Stored entries:
........
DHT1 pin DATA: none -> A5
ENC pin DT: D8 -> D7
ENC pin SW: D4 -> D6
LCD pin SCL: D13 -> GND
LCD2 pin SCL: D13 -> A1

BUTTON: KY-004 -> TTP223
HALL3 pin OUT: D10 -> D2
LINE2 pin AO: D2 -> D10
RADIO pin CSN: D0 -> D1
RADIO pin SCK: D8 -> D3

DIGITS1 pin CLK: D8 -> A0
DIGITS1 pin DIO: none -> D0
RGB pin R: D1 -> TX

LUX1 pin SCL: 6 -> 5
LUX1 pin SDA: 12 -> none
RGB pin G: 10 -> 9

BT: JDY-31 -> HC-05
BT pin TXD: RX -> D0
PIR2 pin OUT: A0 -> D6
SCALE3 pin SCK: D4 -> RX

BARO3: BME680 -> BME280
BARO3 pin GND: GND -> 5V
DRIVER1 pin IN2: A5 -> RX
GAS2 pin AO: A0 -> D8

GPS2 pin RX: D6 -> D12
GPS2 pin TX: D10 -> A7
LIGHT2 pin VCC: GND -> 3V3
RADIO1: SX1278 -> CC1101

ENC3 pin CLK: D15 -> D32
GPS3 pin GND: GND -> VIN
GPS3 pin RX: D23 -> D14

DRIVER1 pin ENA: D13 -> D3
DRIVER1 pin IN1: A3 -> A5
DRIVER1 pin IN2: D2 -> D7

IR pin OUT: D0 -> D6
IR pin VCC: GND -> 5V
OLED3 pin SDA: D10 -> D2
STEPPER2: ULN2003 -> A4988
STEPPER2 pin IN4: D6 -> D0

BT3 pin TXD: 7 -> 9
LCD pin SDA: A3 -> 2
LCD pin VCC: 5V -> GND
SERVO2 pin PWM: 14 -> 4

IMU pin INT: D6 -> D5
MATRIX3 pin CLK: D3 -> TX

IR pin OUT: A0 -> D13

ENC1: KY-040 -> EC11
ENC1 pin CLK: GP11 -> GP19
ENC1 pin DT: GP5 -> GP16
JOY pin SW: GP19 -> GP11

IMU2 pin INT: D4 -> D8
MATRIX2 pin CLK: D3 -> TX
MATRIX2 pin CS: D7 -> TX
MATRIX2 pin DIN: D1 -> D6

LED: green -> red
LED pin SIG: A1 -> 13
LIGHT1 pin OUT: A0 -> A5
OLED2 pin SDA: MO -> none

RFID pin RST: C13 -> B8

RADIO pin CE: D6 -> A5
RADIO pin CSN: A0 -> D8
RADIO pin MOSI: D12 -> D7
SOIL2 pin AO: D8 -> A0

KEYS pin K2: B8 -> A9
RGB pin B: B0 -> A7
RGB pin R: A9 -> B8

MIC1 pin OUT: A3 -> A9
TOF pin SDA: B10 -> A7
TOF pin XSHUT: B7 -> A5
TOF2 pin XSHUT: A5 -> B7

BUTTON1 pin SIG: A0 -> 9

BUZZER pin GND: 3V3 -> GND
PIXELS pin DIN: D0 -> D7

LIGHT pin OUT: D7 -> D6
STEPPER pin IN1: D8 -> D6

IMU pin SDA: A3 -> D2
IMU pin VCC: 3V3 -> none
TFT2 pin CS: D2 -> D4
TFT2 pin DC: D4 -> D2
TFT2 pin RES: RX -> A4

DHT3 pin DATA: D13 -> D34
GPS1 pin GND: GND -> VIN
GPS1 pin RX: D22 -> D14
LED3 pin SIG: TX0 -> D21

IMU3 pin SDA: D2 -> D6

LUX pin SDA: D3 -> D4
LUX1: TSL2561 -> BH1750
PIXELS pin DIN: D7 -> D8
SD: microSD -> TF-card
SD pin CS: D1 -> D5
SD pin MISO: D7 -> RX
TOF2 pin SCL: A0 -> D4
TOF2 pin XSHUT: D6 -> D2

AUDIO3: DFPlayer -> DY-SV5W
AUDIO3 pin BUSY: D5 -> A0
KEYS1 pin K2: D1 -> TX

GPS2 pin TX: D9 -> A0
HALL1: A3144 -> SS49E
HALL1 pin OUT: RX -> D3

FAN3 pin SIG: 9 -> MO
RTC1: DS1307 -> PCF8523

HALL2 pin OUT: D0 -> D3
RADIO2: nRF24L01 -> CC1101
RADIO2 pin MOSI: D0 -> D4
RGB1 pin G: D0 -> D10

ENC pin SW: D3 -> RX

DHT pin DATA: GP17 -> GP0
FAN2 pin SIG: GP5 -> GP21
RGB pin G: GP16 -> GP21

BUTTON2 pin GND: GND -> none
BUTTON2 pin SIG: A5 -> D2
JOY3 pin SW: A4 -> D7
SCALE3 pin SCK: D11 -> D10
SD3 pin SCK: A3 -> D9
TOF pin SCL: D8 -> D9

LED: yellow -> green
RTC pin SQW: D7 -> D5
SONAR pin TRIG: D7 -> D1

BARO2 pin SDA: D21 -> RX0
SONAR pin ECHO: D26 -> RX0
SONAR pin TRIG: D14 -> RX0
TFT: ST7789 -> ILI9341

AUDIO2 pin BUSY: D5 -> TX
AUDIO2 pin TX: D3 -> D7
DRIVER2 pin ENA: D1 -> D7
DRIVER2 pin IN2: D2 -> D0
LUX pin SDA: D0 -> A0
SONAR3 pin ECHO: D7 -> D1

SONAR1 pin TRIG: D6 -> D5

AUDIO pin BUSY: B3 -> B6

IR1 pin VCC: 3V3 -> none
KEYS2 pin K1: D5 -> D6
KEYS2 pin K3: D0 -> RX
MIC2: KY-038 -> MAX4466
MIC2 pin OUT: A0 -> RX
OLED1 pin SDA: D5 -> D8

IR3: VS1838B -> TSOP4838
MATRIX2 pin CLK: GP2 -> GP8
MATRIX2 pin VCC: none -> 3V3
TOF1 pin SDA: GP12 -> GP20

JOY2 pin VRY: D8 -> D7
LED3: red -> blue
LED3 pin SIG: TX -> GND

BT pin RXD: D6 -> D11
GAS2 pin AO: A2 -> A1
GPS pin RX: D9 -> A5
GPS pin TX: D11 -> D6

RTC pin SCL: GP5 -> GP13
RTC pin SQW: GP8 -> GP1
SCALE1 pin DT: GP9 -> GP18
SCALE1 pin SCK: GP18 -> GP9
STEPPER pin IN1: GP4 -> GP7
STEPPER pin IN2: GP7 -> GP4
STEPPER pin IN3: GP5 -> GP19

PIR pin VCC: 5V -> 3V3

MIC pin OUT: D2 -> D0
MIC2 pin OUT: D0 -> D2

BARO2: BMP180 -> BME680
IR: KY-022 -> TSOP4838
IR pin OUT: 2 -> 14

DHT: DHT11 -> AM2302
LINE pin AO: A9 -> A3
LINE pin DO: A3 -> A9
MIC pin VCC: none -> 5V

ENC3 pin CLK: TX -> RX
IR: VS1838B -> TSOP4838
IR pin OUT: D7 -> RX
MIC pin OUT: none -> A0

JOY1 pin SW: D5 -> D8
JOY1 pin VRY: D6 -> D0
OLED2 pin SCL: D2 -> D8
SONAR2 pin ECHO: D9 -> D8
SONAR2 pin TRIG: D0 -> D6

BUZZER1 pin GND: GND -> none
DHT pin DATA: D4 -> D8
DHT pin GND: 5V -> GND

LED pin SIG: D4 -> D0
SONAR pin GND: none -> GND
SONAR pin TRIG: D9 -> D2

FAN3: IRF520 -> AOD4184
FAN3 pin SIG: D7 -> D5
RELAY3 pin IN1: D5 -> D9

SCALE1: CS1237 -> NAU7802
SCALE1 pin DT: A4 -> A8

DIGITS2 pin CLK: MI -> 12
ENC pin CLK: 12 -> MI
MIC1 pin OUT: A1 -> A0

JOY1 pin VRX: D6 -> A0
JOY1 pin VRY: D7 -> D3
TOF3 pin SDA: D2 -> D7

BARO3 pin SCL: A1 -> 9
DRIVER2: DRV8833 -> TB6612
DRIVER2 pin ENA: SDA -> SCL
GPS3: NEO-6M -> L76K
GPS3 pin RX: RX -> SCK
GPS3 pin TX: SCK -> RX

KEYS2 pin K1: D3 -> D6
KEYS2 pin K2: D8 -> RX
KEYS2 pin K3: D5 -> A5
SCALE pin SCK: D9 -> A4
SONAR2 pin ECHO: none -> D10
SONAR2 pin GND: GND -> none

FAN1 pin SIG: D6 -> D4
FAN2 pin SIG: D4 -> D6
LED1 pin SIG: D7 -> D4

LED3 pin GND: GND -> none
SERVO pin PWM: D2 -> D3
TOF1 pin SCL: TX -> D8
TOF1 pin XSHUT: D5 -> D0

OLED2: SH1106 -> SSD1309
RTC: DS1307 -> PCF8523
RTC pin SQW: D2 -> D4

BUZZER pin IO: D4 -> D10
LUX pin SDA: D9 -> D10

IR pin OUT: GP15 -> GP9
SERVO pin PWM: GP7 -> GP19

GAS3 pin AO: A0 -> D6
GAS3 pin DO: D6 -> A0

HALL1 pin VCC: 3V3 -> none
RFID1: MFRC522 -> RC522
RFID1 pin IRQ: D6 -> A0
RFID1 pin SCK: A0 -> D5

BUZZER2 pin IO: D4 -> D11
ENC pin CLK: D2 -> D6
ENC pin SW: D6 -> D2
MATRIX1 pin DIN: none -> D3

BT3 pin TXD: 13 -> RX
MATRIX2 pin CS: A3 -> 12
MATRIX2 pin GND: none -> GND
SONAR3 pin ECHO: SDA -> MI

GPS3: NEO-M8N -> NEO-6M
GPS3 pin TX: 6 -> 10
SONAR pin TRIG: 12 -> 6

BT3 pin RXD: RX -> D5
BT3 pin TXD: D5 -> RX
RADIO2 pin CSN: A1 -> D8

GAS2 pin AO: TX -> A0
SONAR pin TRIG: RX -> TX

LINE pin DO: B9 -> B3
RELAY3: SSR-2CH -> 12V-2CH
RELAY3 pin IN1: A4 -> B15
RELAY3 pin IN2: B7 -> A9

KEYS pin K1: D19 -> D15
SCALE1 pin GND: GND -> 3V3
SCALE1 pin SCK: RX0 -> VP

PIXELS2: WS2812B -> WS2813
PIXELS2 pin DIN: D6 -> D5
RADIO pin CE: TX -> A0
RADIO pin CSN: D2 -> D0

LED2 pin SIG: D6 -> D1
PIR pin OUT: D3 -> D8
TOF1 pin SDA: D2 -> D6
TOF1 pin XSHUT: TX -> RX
........
**What to do:** Your answer should be the lines above, from the line containing "GPS2 pin TX: D9 -> A0" up to and including the line containing "SONAR pin TRIG: D14 -> RX0", reproduced exactly and with nothing else.

**Result for this task:**
GPS2 pin TX: D9 -> A0
HALL1: A3144 -> SS49E
HALL1 pin OUT: RX -> D3

FAN3 pin SIG: 9 -> MO
RTC1: DS1307 -> PCF8523

HALL2 pin OUT: D0 -> D3
RADIO2: nRF24L01 -> CC1101
RADIO2 pin MOSI: D0 -> D4
RGB1 pin G: D0 -> D10

ENC pin SW: D3 -> RX

DHT pin DATA: GP17 -> GP0
FAN2 pin SIG: GP5 -> GP21
RGB pin G: GP16 -> GP21

BUTTON2 pin GND: GND -> none
BUTTON2 pin SIG: A5 -> D2
JOY3 pin SW: A4 -> D7
SCALE3 pin SCK: D11 -> D10
SD3 pin SCK: A3 -> D9
TOF pin SCL: D8 -> D9

LED: yellow -> green
RTC pin SQW: D7 -> D5
SONAR pin TRIG: D7 -> D1

BARO2 pin SDA: D21 -> RX0
SONAR pin ECHO: D26 -> RX0
SONAR pin TRIG: D14 -> RX0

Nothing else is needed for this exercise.